**EXERCISE**
Where a line in the listing below holds the word "brown", count that line; give the total alone.

= = = = =

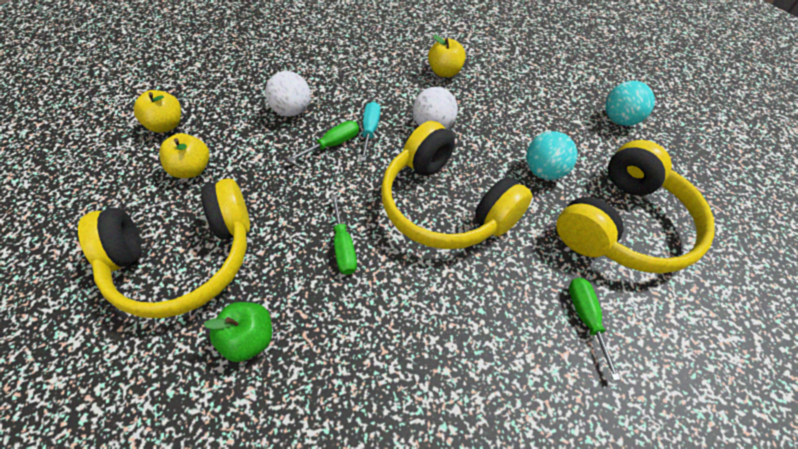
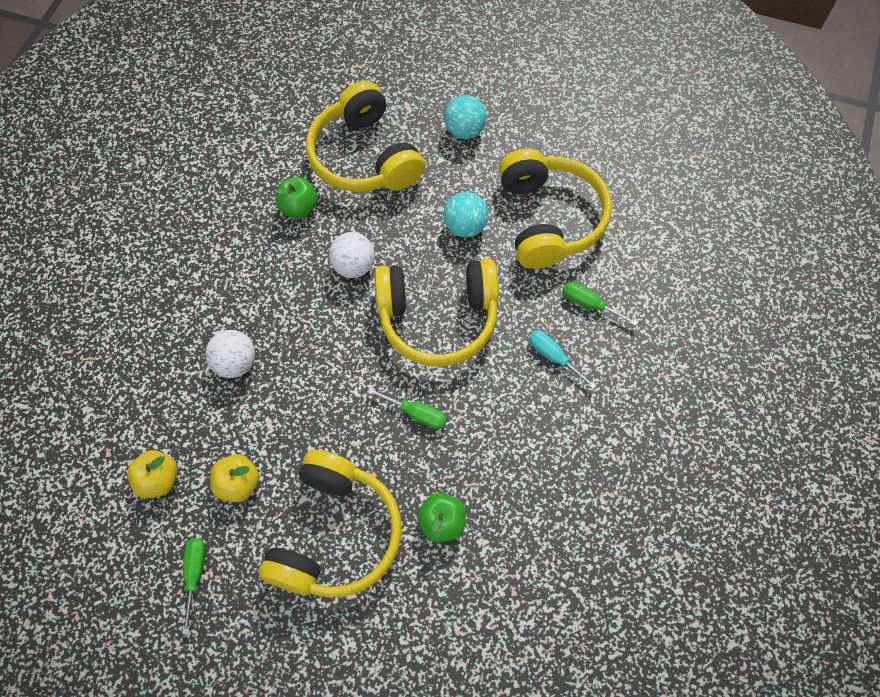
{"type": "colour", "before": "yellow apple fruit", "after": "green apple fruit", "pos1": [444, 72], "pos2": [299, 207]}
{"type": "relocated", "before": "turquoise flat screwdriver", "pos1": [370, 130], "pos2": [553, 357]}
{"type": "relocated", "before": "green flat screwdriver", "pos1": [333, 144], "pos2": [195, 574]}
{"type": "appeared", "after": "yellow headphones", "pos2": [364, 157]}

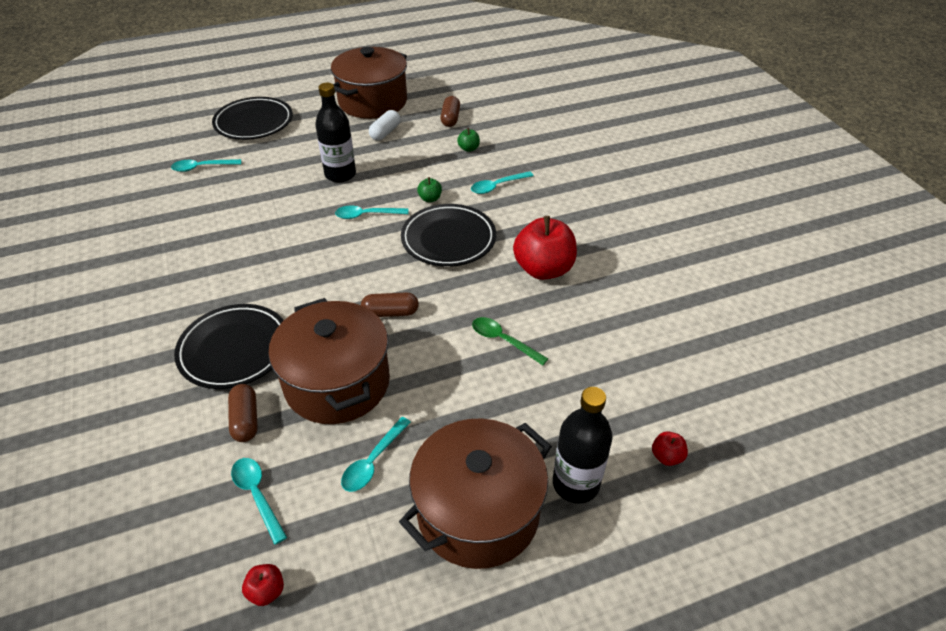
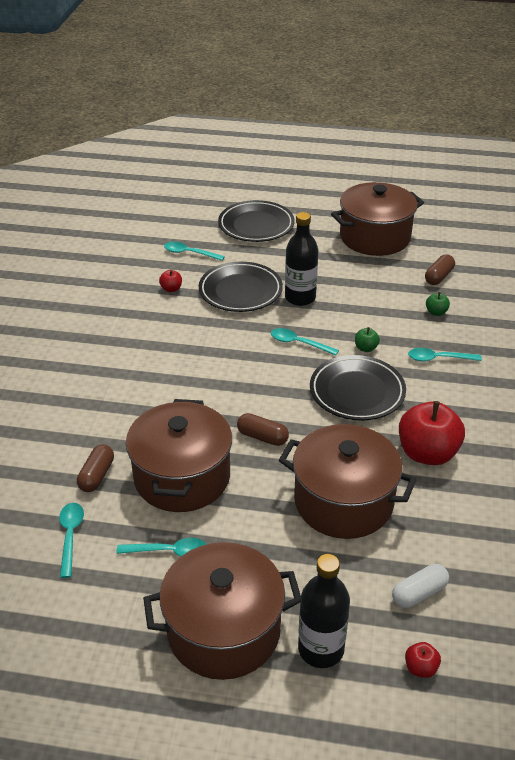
{"type": "relocated", "before": "snow-white pill shape", "pos1": [385, 132], "pos2": [419, 593]}
{"type": "relocated", "before": "black flat dish", "pos1": [234, 350], "pos2": [240, 291]}
{"type": "exchanged", "before": "green tablespoon", "after": "brown cooking pot", "pos1": [503, 340], "pos2": [343, 501]}
{"type": "spun", "before": "turquoise tablespoon", "pos1": [373, 461], "pos2": [169, 551], "turn": -150}
{"type": "relocated", "before": "crimson apple fruit", "pos1": [266, 591], "pos2": [171, 289]}

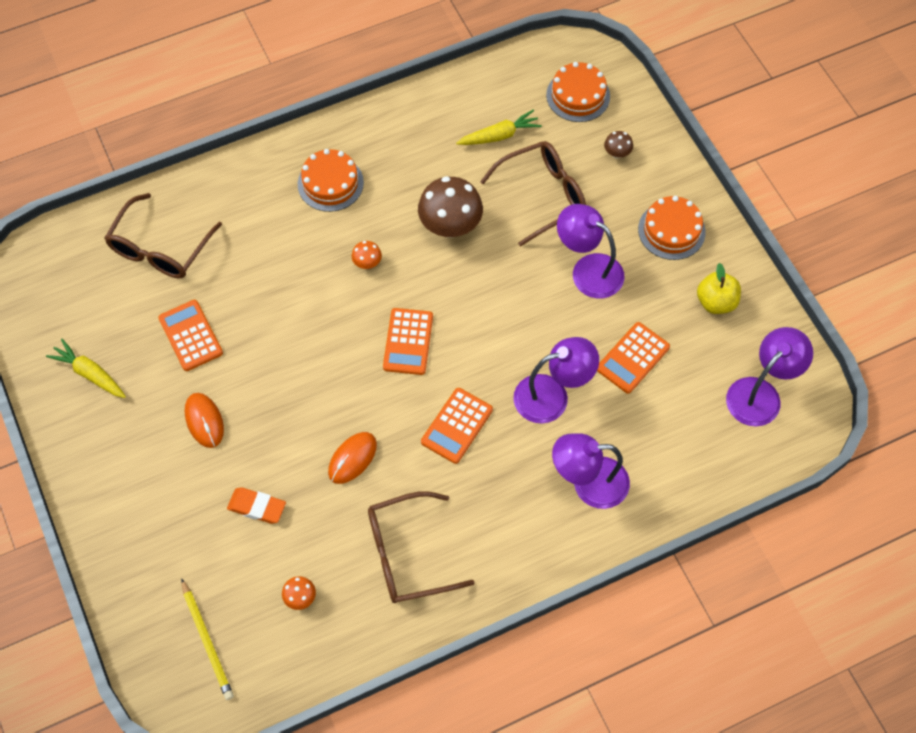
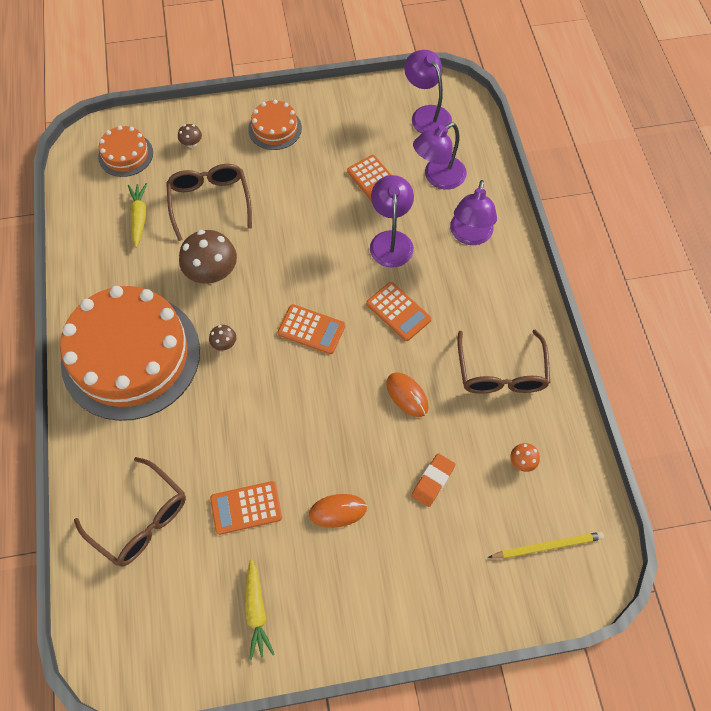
{"type": "size", "before": "orange-coloured cake", "pos1": [330, 183], "pos2": [131, 356], "scale": 2.23}
{"type": "relocated", "before": "violet desk lamp", "pos1": [588, 270], "pos2": [438, 177]}
{"type": "colour", "before": "orange-coloured mushroom", "after": "brown mushroom", "pos1": [367, 263], "pos2": [224, 344]}
{"type": "missing", "before": "yellow apple fruit", "pos1": [716, 302]}
{"type": "spun", "before": "yellow root vegetable", "pos1": [90, 374], "pos2": [256, 611], "turn": -60}

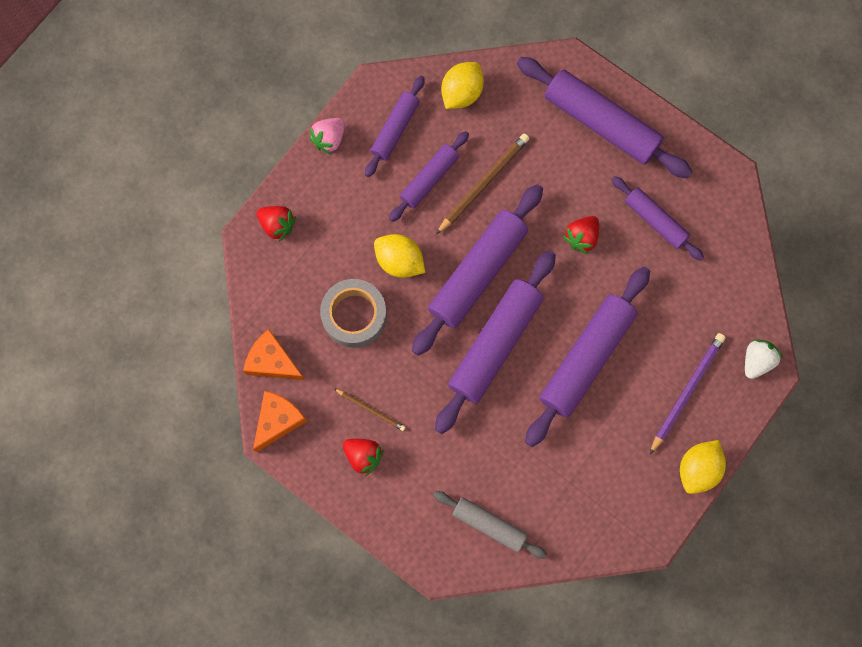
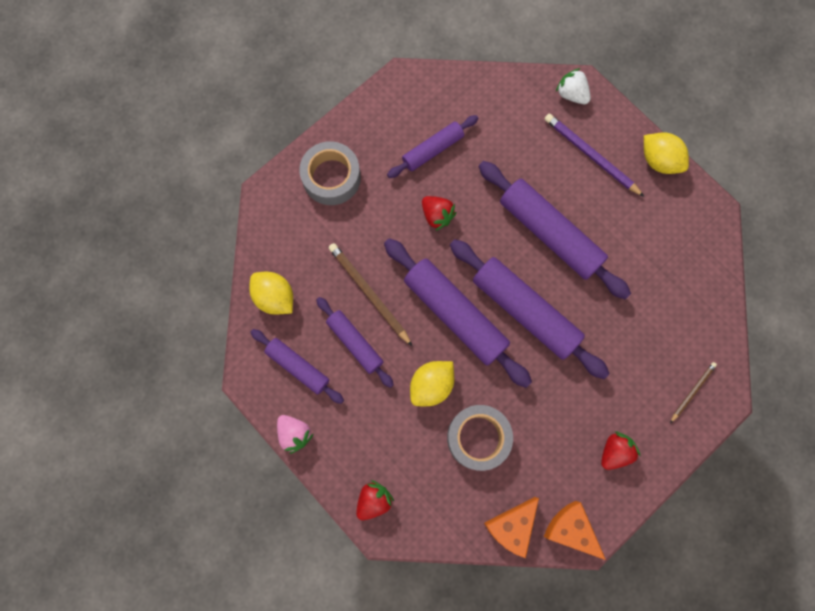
{"type": "exchanged", "before": "violet dough roller", "after": "gray roll of tape", "pos1": [601, 123], "pos2": [331, 177]}
{"type": "relocated", "before": "brown wooden pencil", "pos1": [371, 409], "pos2": [692, 391]}
{"type": "missing", "before": "gray dough roller", "pos1": [489, 524]}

= = = = =

**RESPONSE TO THIS EXERCISE**
3